◆ Records shown:
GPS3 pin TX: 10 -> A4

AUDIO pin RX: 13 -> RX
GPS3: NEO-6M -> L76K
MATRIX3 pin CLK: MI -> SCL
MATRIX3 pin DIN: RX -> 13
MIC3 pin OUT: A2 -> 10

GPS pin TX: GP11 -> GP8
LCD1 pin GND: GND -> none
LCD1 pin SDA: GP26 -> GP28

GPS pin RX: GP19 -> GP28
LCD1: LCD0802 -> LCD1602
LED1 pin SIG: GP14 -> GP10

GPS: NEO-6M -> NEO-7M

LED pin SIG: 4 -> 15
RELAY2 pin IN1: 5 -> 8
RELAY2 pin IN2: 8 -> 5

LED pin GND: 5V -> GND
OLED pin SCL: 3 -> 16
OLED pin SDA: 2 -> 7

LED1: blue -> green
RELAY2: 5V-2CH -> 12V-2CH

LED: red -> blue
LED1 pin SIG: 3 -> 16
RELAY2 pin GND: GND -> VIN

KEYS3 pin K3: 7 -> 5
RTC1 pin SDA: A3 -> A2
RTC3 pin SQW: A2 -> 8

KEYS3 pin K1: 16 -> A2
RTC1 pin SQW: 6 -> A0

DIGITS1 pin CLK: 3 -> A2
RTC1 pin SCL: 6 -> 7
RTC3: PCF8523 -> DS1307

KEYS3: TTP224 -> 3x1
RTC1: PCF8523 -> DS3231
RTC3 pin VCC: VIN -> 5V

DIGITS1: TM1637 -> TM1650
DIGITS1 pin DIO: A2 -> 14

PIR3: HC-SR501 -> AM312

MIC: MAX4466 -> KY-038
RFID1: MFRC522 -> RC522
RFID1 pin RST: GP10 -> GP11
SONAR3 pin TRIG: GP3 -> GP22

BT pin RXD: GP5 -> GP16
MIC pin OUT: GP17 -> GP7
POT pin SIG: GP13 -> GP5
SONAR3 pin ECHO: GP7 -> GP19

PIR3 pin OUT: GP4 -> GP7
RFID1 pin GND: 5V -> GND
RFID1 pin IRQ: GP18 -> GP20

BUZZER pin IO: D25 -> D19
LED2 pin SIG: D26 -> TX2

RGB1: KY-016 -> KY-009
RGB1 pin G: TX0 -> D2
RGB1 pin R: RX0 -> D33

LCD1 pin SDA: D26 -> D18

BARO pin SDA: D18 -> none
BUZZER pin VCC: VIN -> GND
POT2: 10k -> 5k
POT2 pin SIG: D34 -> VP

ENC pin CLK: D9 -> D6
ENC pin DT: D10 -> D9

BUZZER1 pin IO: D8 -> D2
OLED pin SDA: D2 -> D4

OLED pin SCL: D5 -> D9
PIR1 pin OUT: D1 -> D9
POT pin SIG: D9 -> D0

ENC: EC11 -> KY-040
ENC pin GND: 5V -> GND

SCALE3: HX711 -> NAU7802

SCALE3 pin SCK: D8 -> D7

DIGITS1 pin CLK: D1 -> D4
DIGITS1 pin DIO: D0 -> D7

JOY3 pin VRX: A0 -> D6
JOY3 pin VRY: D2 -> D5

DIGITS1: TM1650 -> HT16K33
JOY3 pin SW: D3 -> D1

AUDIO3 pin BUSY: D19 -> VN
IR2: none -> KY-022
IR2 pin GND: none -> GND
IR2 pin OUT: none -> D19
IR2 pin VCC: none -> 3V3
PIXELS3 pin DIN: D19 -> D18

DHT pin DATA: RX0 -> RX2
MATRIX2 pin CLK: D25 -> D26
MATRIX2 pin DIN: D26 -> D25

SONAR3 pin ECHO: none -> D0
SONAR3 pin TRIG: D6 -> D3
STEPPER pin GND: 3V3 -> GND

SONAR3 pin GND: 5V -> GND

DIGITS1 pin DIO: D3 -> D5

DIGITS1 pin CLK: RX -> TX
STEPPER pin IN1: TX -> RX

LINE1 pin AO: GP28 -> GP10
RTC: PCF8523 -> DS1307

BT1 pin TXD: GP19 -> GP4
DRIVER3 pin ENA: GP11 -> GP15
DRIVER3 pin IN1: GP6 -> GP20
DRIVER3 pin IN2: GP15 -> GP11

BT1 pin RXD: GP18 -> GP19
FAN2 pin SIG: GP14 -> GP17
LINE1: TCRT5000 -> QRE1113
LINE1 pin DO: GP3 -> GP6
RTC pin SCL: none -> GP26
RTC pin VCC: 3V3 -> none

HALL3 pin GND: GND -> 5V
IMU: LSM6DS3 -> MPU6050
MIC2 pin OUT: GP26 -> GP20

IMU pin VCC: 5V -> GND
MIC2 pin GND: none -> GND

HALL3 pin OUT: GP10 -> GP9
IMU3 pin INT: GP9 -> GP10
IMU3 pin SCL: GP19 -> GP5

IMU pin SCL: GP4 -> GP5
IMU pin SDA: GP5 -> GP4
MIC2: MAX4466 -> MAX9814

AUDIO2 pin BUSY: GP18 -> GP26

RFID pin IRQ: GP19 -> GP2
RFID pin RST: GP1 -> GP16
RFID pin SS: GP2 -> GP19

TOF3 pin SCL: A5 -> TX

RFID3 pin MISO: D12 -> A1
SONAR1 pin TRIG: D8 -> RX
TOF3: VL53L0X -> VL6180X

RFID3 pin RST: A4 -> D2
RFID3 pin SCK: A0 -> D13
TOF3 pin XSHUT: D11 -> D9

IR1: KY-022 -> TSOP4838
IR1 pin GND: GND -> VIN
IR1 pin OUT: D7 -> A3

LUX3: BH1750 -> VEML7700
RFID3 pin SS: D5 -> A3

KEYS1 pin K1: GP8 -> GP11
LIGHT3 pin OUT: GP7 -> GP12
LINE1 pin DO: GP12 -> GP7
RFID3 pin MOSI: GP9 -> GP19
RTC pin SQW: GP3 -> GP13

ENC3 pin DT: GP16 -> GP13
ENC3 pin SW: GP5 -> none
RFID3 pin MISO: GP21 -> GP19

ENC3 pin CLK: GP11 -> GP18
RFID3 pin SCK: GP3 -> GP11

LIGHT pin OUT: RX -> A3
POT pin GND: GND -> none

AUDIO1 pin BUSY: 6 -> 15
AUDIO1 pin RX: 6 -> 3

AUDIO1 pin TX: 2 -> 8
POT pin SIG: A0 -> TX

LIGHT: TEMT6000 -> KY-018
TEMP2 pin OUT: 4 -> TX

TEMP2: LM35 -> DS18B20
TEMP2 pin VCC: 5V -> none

◆ To do:
An exact reproduction of all the records is required.

◆ Written response:
GPS3 pin TX: 10 -> A4

AUDIO pin RX: 13 -> RX
GPS3: NEO-6M -> L76K
MATRIX3 pin CLK: MI -> SCL
MATRIX3 pin DIN: RX -> 13
MIC3 pin OUT: A2 -> 10

GPS pin TX: GP11 -> GP8
LCD1 pin GND: GND -> none
LCD1 pin SDA: GP26 -> GP28

GPS pin RX: GP19 -> GP28
LCD1: LCD0802 -> LCD1602
LED1 pin SIG: GP14 -> GP10

GPS: NEO-6M -> NEO-7M

LED pin SIG: 4 -> 15
RELAY2 pin IN1: 5 -> 8
RELAY2 pin IN2: 8 -> 5

LED pin GND: 5V -> GND
OLED pin SCL: 3 -> 16
OLED pin SDA: 2 -> 7

LED1: blue -> green
RELAY2: 5V-2CH -> 12V-2CH

LED: red -> blue
LED1 pin SIG: 3 -> 16
RELAY2 pin GND: GND -> VIN

KEYS3 pin K3: 7 -> 5
RTC1 pin SDA: A3 -> A2
RTC3 pin SQW: A2 -> 8

KEYS3 pin K1: 16 -> A2
RTC1 pin SQW: 6 -> A0

DIGITS1 pin CLK: 3 -> A2
RTC1 pin SCL: 6 -> 7
RTC3: PCF8523 -> DS1307

KEYS3: TTP224 -> 3x1
RTC1: PCF8523 -> DS3231
RTC3 pin VCC: VIN -> 5V

DIGITS1: TM1637 -> TM1650
DIGITS1 pin DIO: A2 -> 14

PIR3: HC-SR501 -> AM312

MIC: MAX4466 -> KY-038
RFID1: MFRC522 -> RC522
RFID1 pin RST: GP10 -> GP11
SONAR3 pin TRIG: GP3 -> GP22

BT pin RXD: GP5 -> GP16
MIC pin OUT: GP17 -> GP7
POT pin SIG: GP13 -> GP5
SONAR3 pin ECHO: GP7 -> GP19

PIR3 pin OUT: GP4 -> GP7
RFID1 pin GND: 5V -> GND
RFID1 pin IRQ: GP18 -> GP20

BUZZER pin IO: D25 -> D19
LED2 pin SIG: D26 -> TX2

RGB1: KY-016 -> KY-009
RGB1 pin G: TX0 -> D2
RGB1 pin R: RX0 -> D33

LCD1 pin SDA: D26 -> D18

BARO pin SDA: D18 -> none
BUZZER pin VCC: VIN -> GND
POT2: 10k -> 5k
POT2 pin SIG: D34 -> VP

ENC pin CLK: D9 -> D6
ENC pin DT: D10 -> D9

BUZZER1 pin IO: D8 -> D2
OLED pin SDA: D2 -> D4

OLED pin SCL: D5 -> D9
PIR1 pin OUT: D1 -> D9
POT pin SIG: D9 -> D0

ENC: EC11 -> KY-040
ENC pin GND: 5V -> GND

SCALE3: HX711 -> NAU7802

SCALE3 pin SCK: D8 -> D7

DIGITS1 pin CLK: D1 -> D4
DIGITS1 pin DIO: D0 -> D7

JOY3 pin VRX: A0 -> D6
JOY3 pin VRY: D2 -> D5

DIGITS1: TM1650 -> HT16K33
JOY3 pin SW: D3 -> D1

AUDIO3 pin BUSY: D19 -> VN
IR2: none -> KY-022
IR2 pin GND: none -> GND
IR2 pin OUT: none -> D19
IR2 pin VCC: none -> 3V3
PIXELS3 pin DIN: D19 -> D18

DHT pin DATA: RX0 -> RX2
MATRIX2 pin CLK: D25 -> D26
MATRIX2 pin DIN: D26 -> D25

SONAR3 pin ECHO: none -> D0
SONAR3 pin TRIG: D6 -> D3
STEPPER pin GND: 3V3 -> GND

SONAR3 pin GND: 5V -> GND

DIGITS1 pin DIO: D3 -> D5

DIGITS1 pin CLK: RX -> TX
STEPPER pin IN1: TX -> RX

LINE1 pin AO: GP28 -> GP10
RTC: PCF8523 -> DS1307

BT1 pin TXD: GP19 -> GP4
DRIVER3 pin ENA: GP11 -> GP15
DRIVER3 pin IN1: GP6 -> GP20
DRIVER3 pin IN2: GP15 -> GP11

BT1 pin RXD: GP18 -> GP19
FAN2 pin SIG: GP14 -> GP17
LINE1: TCRT5000 -> QRE1113
LINE1 pin DO: GP3 -> GP6
RTC pin SCL: none -> GP26
RTC pin VCC: 3V3 -> none

HALL3 pin GND: GND -> 5V
IMU: LSM6DS3 -> MPU6050
MIC2 pin OUT: GP26 -> GP20

IMU pin VCC: 5V -> GND
MIC2 pin GND: none -> GND

HALL3 pin OUT: GP10 -> GP9
IMU3 pin INT: GP9 -> GP10
IMU3 pin SCL: GP19 -> GP5

IMU pin SCL: GP4 -> GP5
IMU pin SDA: GP5 -> GP4
MIC2: MAX4466 -> MAX9814

AUDIO2 pin BUSY: GP18 -> GP26

RFID pin IRQ: GP19 -> GP2
RFID pin RST: GP1 -> GP16
RFID pin SS: GP2 -> GP19

TOF3 pin SCL: A5 -> TX

RFID3 pin MISO: D12 -> A1
SONAR1 pin TRIG: D8 -> RX
TOF3: VL53L0X -> VL6180X

RFID3 pin RST: A4 -> D2
RFID3 pin SCK: A0 -> D13
TOF3 pin XSHUT: D11 -> D9

IR1: KY-022 -> TSOP4838
IR1 pin GND: GND -> VIN
IR1 pin OUT: D7 -> A3

LUX3: BH1750 -> VEML7700
RFID3 pin SS: D5 -> A3

KEYS1 pin K1: GP8 -> GP11
LIGHT3 pin OUT: GP7 -> GP12
LINE1 pin DO: GP12 -> GP7
RFID3 pin MOSI: GP9 -> GP19
RTC pin SQW: GP3 -> GP13

ENC3 pin DT: GP16 -> GP13
ENC3 pin SW: GP5 -> none
RFID3 pin MISO: GP21 -> GP19

ENC3 pin CLK: GP11 -> GP18
RFID3 pin SCK: GP3 -> GP11

LIGHT pin OUT: RX -> A3
POT pin GND: GND -> none

AUDIO1 pin BUSY: 6 -> 15
AUDIO1 pin RX: 6 -> 3

AUDIO1 pin TX: 2 -> 8
POT pin SIG: A0 -> TX

LIGHT: TEMT6000 -> KY-018
TEMP2 pin OUT: 4 -> TX

TEMP2: LM35 -> DS18B20
TEMP2 pin VCC: 5V -> none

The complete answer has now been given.